Stored records
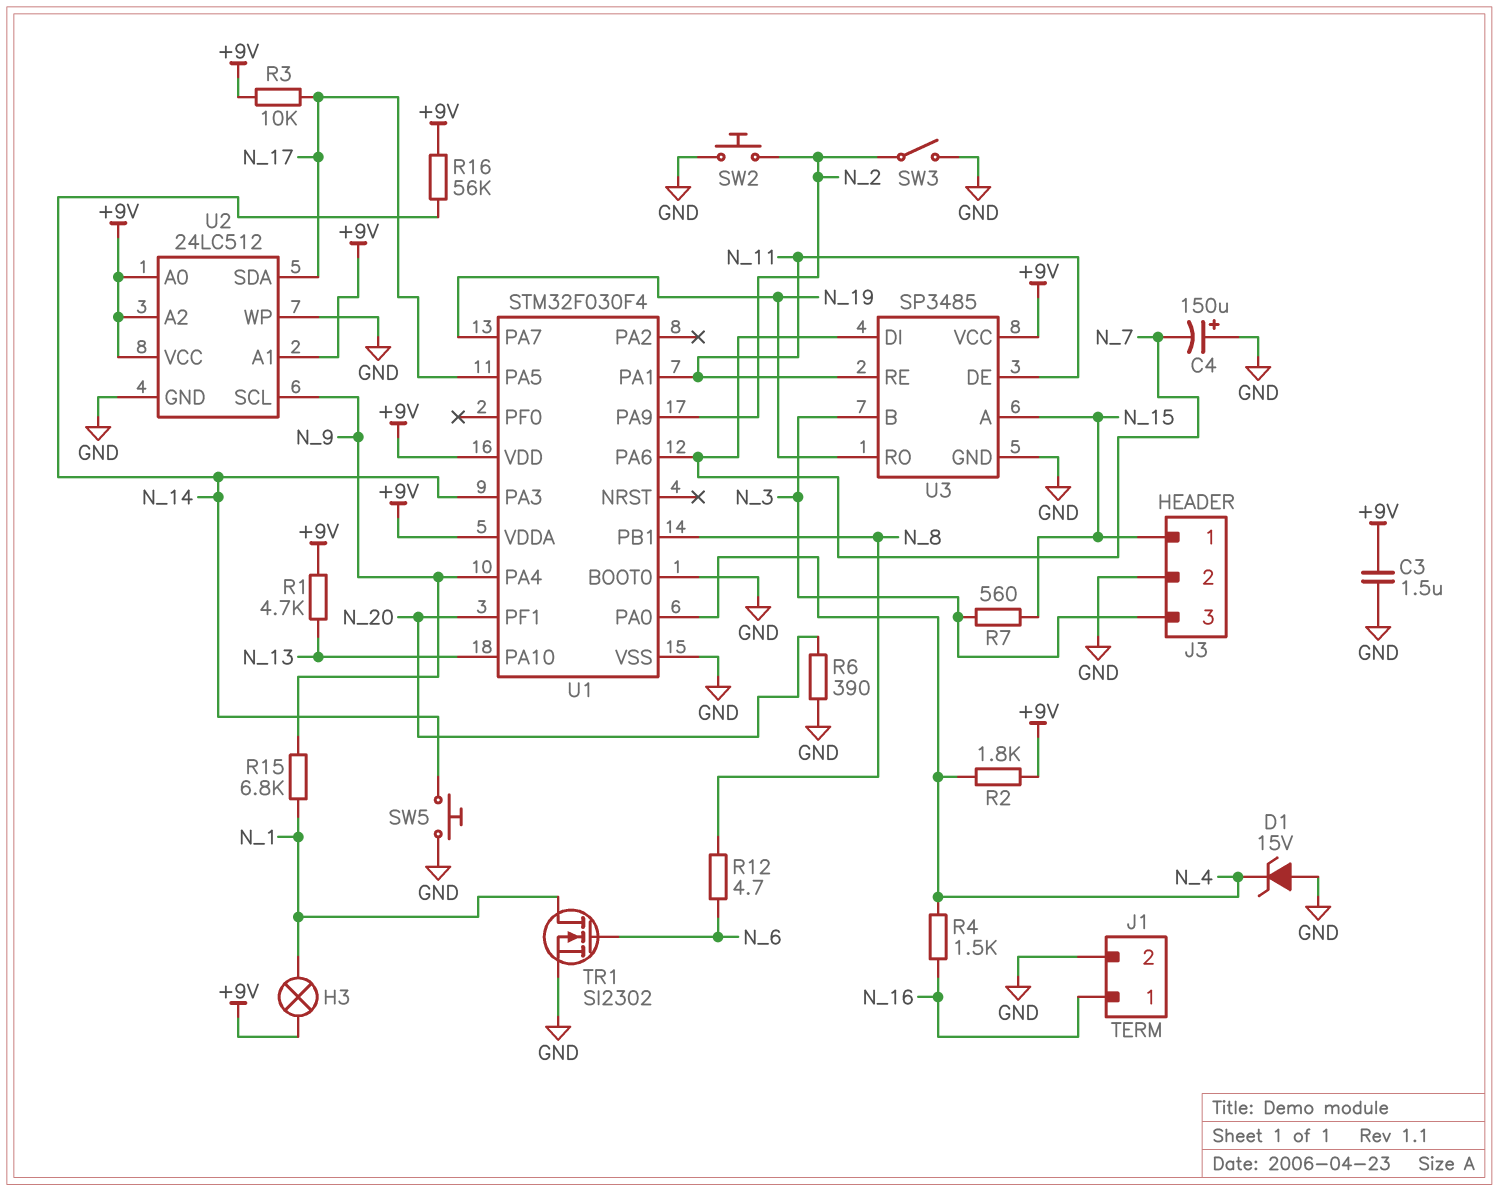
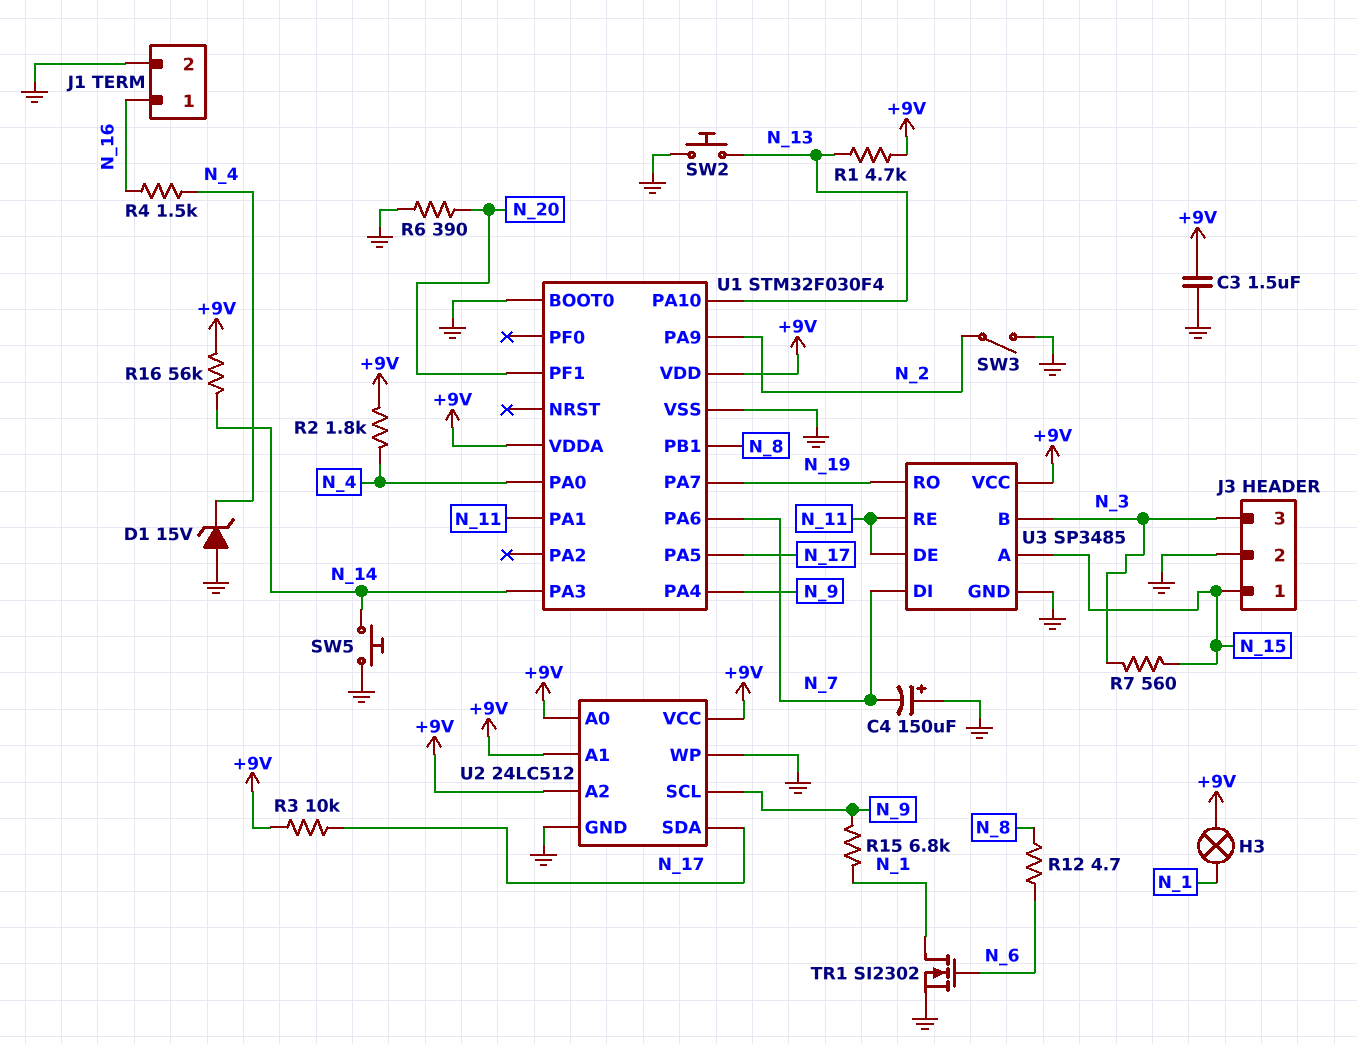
SW2: button (GND, N_2) -> button (GND, N_13)

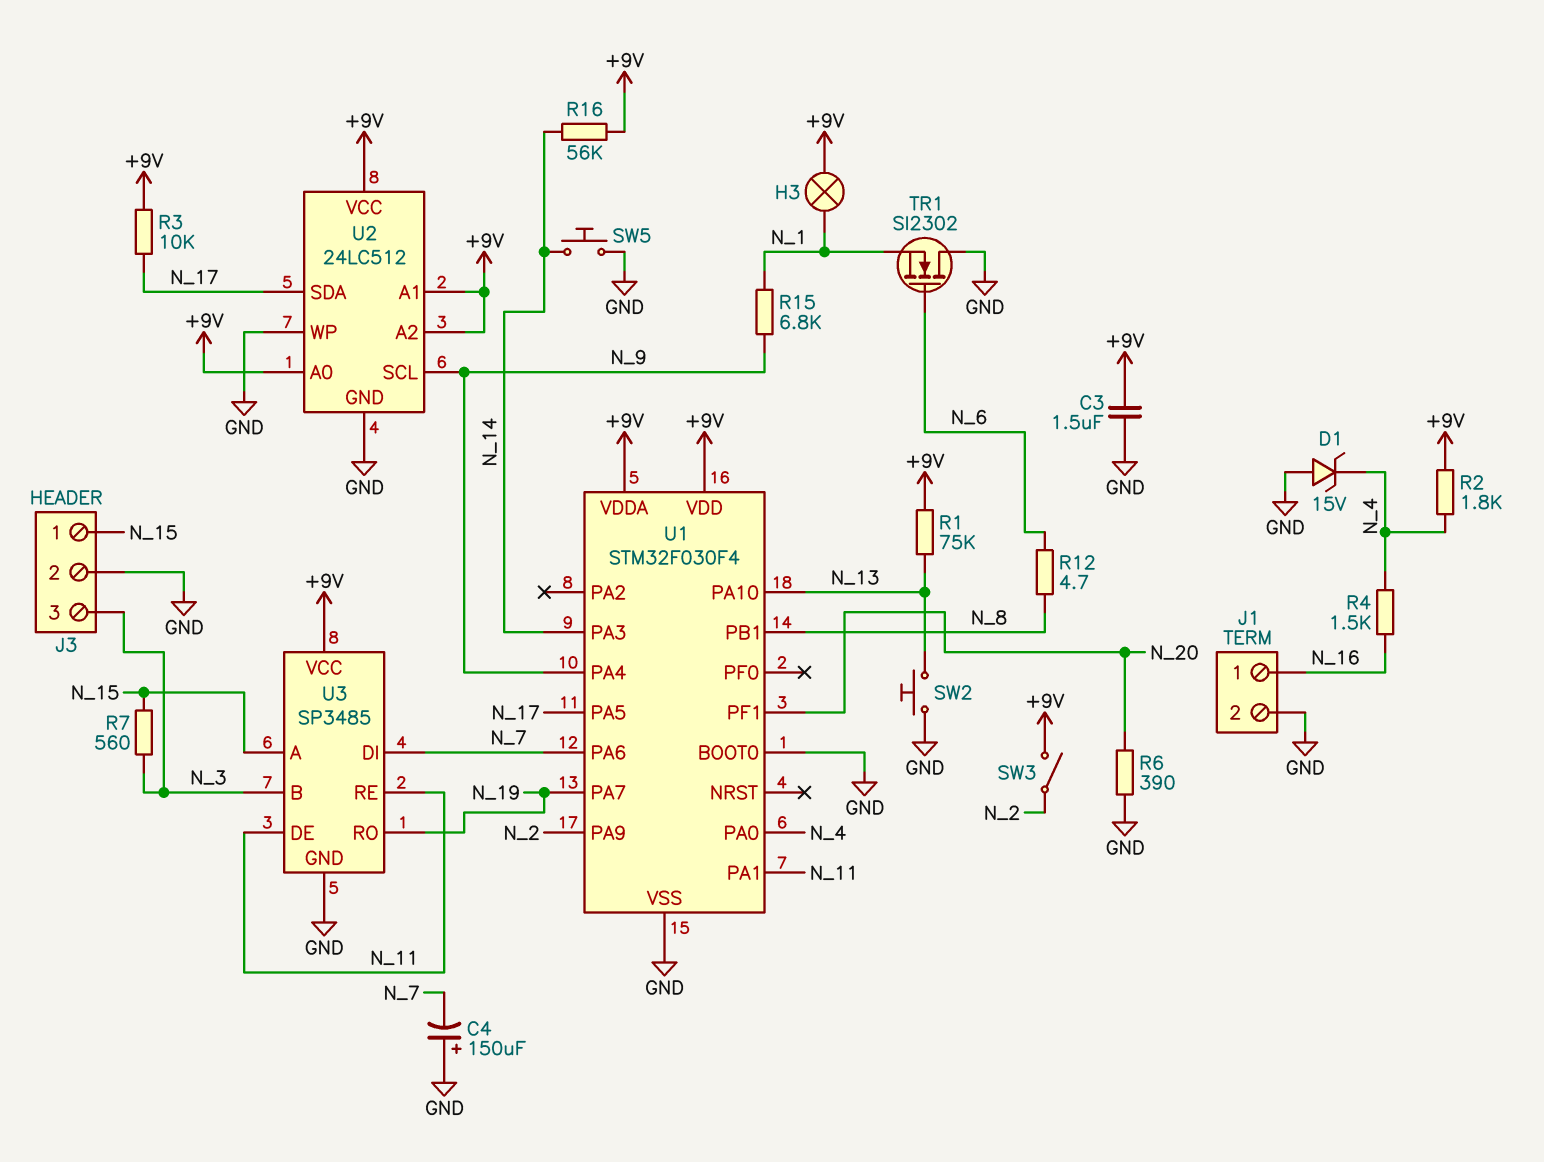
R1: 4.7k (+9V, N_13) -> 75k (+9V, N_13)
SW3: switch (GND, N_2) -> switch (+9V, N_2)
TR1: NMOS SI2302 (G N_6, D N_1, S GND) -> NMOS SI2302 (G N_6, D GND, S N_1)

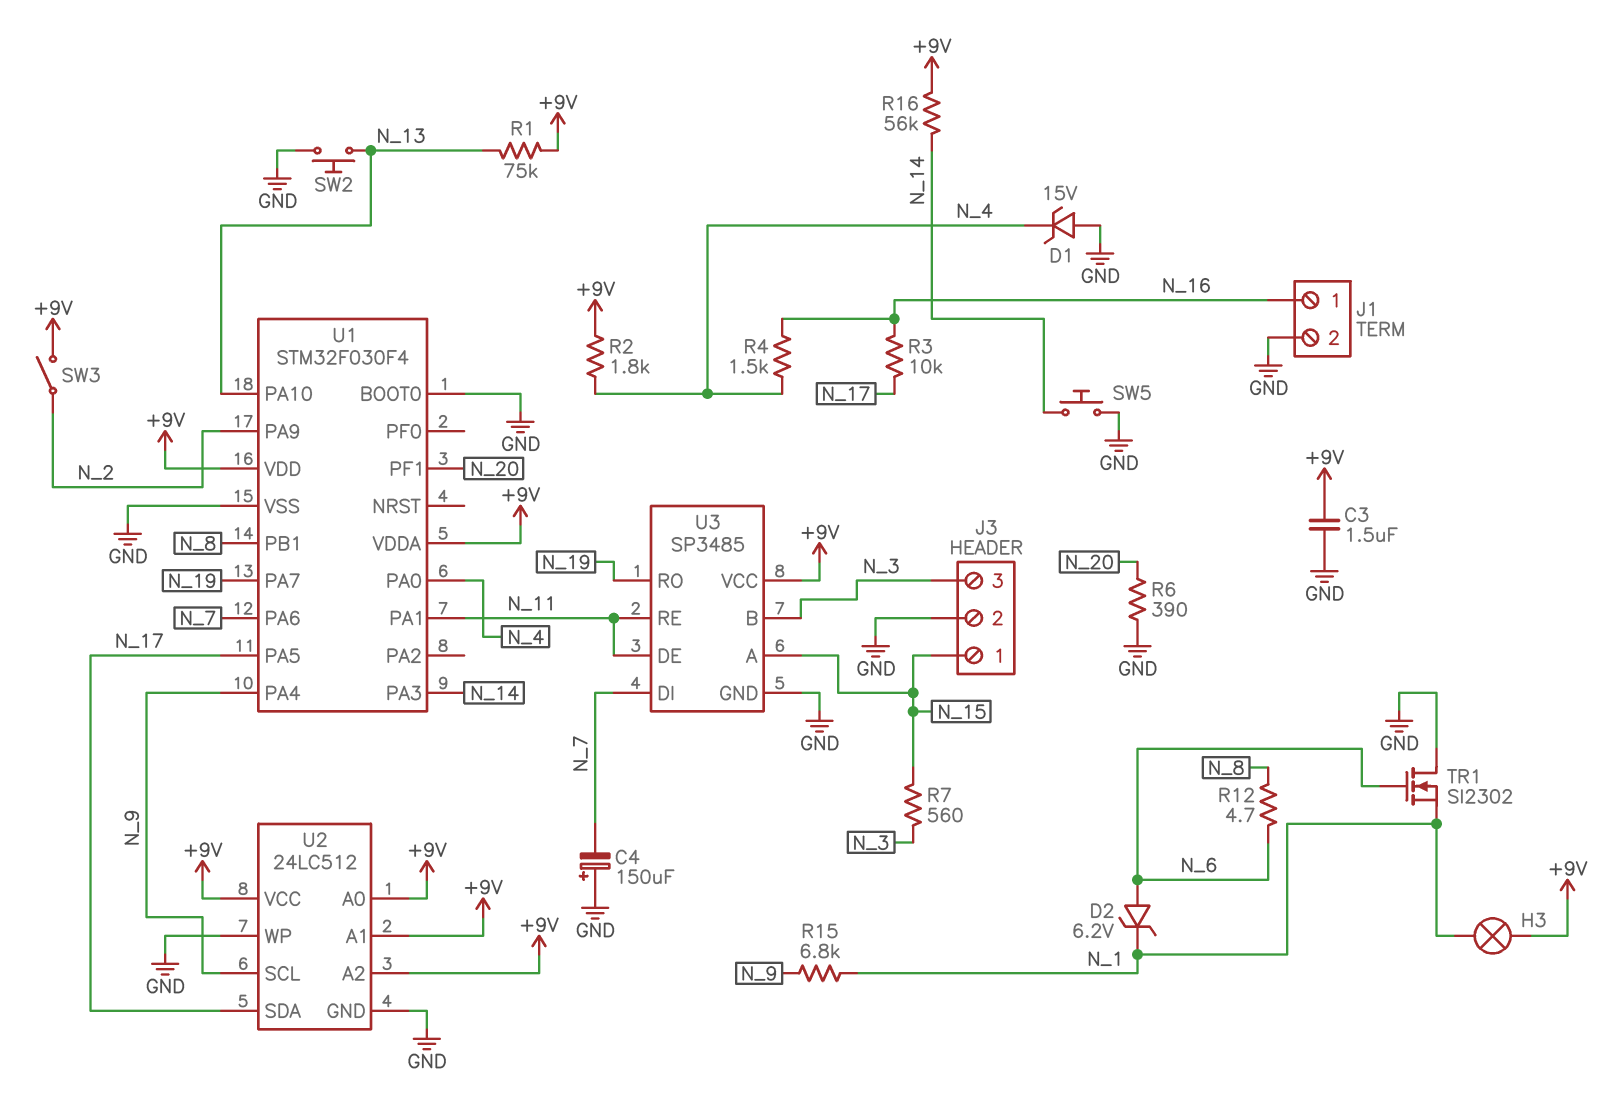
D2: none -> zener 6.2V (A N_6, K N_1)
R3: 10k (+9V, N_17) -> 10k (N_16, N_17)

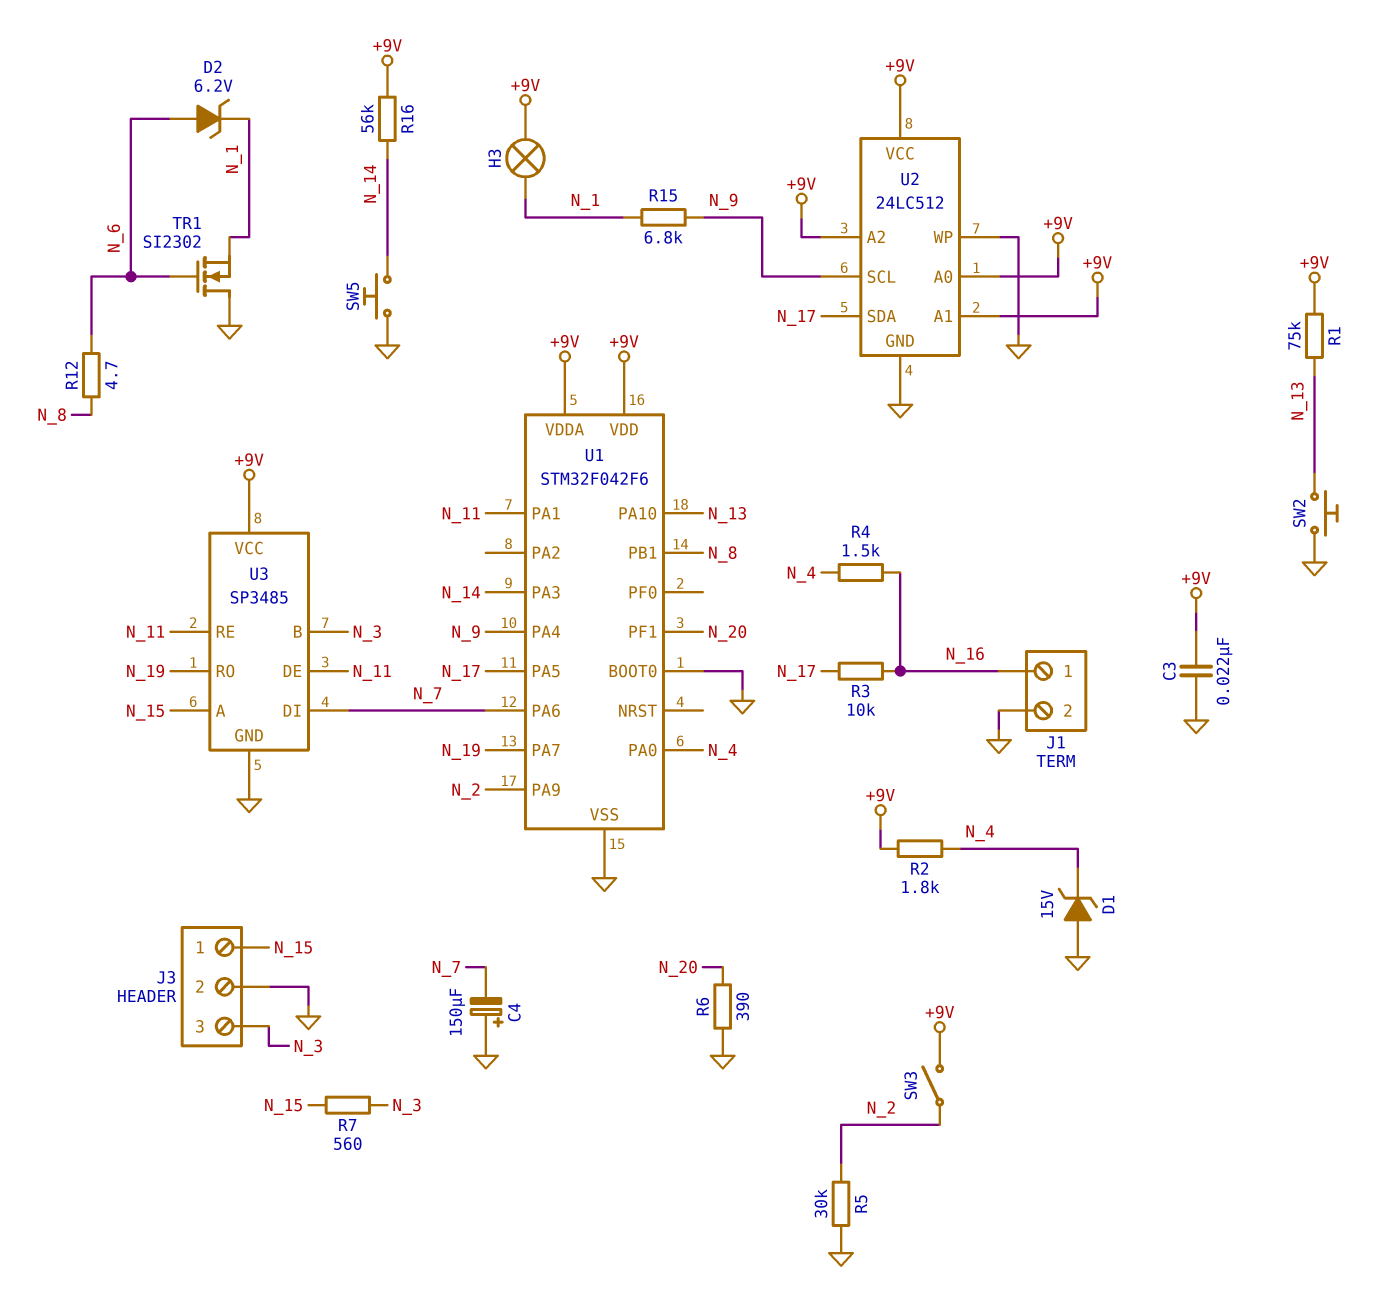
C3: 1.5uF (+9V, GND) -> 22nF (+9V, GND)
R5: none -> 30k (GND, N_2)
U1: STM32F030F4 -> STM32F042F6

TASK STATEMENT
All lines that contain the word "none" must be copied from the records above.

OUTPUT
D2: none -> zener 6.2V (A N_6, K N_1)
R5: none -> 30k (GND, N_2)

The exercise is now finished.